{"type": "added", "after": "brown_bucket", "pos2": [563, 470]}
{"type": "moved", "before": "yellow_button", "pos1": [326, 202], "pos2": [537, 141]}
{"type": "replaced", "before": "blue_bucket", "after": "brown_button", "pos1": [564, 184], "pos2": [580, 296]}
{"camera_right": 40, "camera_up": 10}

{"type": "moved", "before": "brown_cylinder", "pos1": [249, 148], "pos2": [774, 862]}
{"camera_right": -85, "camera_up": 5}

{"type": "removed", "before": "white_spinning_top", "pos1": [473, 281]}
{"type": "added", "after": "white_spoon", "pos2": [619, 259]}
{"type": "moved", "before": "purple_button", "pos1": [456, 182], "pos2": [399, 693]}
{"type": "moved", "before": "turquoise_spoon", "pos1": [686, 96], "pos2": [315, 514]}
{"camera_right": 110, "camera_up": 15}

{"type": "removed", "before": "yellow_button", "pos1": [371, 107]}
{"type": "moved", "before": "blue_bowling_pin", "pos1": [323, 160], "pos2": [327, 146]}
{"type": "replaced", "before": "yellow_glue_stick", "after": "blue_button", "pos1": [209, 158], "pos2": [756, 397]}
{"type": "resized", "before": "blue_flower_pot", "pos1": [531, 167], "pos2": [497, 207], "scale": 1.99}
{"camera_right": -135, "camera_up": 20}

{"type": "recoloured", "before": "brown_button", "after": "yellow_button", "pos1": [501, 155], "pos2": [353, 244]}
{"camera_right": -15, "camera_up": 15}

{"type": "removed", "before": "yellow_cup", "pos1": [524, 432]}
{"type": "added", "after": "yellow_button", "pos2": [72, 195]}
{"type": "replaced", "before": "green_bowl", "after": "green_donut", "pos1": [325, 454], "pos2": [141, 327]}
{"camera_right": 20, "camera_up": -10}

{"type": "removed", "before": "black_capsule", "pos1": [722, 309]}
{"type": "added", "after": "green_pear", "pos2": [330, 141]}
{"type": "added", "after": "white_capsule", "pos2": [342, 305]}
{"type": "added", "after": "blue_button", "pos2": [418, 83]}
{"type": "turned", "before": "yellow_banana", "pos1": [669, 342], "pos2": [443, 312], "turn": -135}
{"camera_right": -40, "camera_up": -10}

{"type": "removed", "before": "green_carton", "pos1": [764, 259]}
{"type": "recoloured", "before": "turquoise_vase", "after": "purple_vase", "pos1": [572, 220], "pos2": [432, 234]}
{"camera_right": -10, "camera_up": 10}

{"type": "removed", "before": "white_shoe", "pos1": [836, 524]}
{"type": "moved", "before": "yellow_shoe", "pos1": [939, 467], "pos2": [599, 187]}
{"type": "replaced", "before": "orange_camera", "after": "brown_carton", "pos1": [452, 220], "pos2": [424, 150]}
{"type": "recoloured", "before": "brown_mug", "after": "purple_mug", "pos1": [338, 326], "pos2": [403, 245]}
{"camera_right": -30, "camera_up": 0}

### Task prompt
Reproduce the records above exactly.

### Reply to the exercise
{"type": "added", "after": "brown_bucket", "pos2": [563, 470]}
{"type": "moved", "before": "yellow_button", "pos1": [326, 202], "pos2": [537, 141]}
{"type": "replaced", "before": "blue_bucket", "after": "brown_button", "pos1": [564, 184], "pos2": [580, 296]}
{"camera_right": 40, "camera_up": 10}

{"type": "moved", "before": "brown_cylinder", "pos1": [249, 148], "pos2": [774, 862]}
{"camera_right": -85, "camera_up": 5}

{"type": "removed", "before": "white_spinning_top", "pos1": [473, 281]}
{"type": "added", "after": "white_spoon", "pos2": [619, 259]}
{"type": "moved", "before": "purple_button", "pos1": [456, 182], "pos2": [399, 693]}
{"type": "moved", "before": "turquoise_spoon", "pos1": [686, 96], "pos2": [315, 514]}
{"camera_right": 110, "camera_up": 15}

{"type": "removed", "before": "yellow_button", "pos1": [371, 107]}
{"type": "moved", "before": "blue_bowling_pin", "pos1": [323, 160], "pos2": [327, 146]}
{"type": "replaced", "before": "yellow_glue_stick", "after": "blue_button", "pos1": [209, 158], "pos2": [756, 397]}
{"type": "resized", "before": "blue_flower_pot", "pos1": [531, 167], "pos2": [497, 207], "scale": 1.99}
{"camera_right": -135, "camera_up": 20}

{"type": "recoloured", "before": "brown_button", "after": "yellow_button", "pos1": [501, 155], "pos2": [353, 244]}
{"camera_right": -15, "camera_up": 15}

{"type": "removed", "before": "yellow_cup", "pos1": [524, 432]}
{"type": "added", "after": "yellow_button", "pos2": [72, 195]}
{"type": "replaced", "before": "green_bowl", "after": "green_donut", "pos1": [325, 454], "pos2": [141, 327]}
{"camera_right": 20, "camera_up": -10}

{"type": "removed", "before": "black_capsule", "pos1": [722, 309]}
{"type": "added", "after": "green_pear", "pos2": [330, 141]}
{"type": "added", "after": "white_capsule", "pos2": [342, 305]}
{"type": "added", "after": "blue_button", "pos2": [418, 83]}
{"type": "turned", "before": "yellow_banana", "pos1": [669, 342], "pos2": [443, 312], "turn": -135}
{"camera_right": -40, "camera_up": -10}

{"type": "removed", "before": "green_carton", "pos1": [764, 259]}
{"type": "recoloured", "before": "turquoise_vase", "after": "purple_vase", "pos1": [572, 220], "pos2": [432, 234]}
{"camera_right": -10, "camera_up": 10}

{"type": "removed", "before": "white_shoe", "pos1": [836, 524]}
{"type": "moved", "before": "yellow_shoe", "pos1": [939, 467], "pos2": [599, 187]}
{"type": "replaced", "before": "orange_camera", "after": "brown_carton", "pos1": [452, 220], "pos2": [424, 150]}
{"type": "recoloured", "before": "brown_mug", "after": "purple_mug", "pos1": [338, 326], "pos2": [403, 245]}
{"camera_right": -30, "camera_up": 0}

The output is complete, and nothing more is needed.